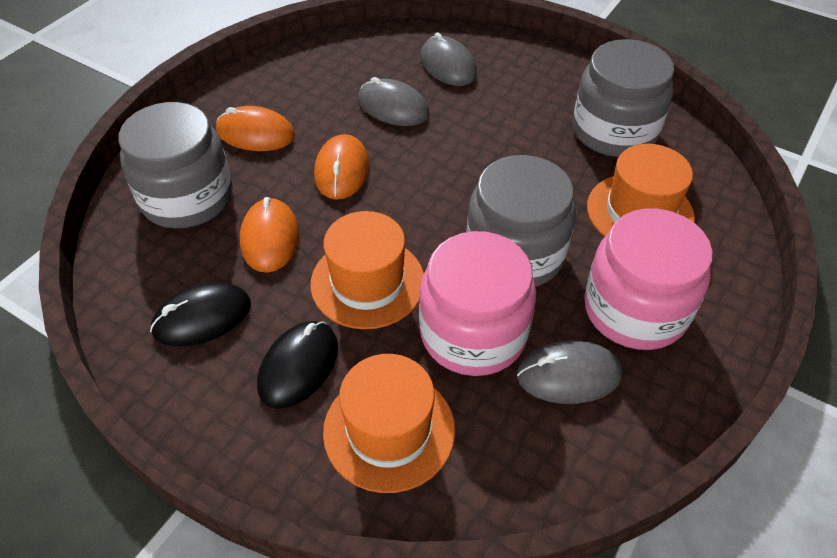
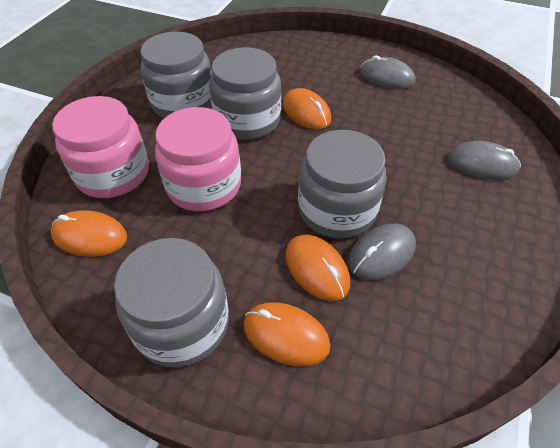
black mouse: 2 -> 0
grey jar: 3 -> 4
orange hat: 3 -> 0
orange mouse: 3 -> 4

* What to do
Strip out the pictures and quote the remaining data word for word.

* Output of the exercise
black mouse: 2 -> 0
grey jar: 3 -> 4
orange hat: 3 -> 0
orange mouse: 3 -> 4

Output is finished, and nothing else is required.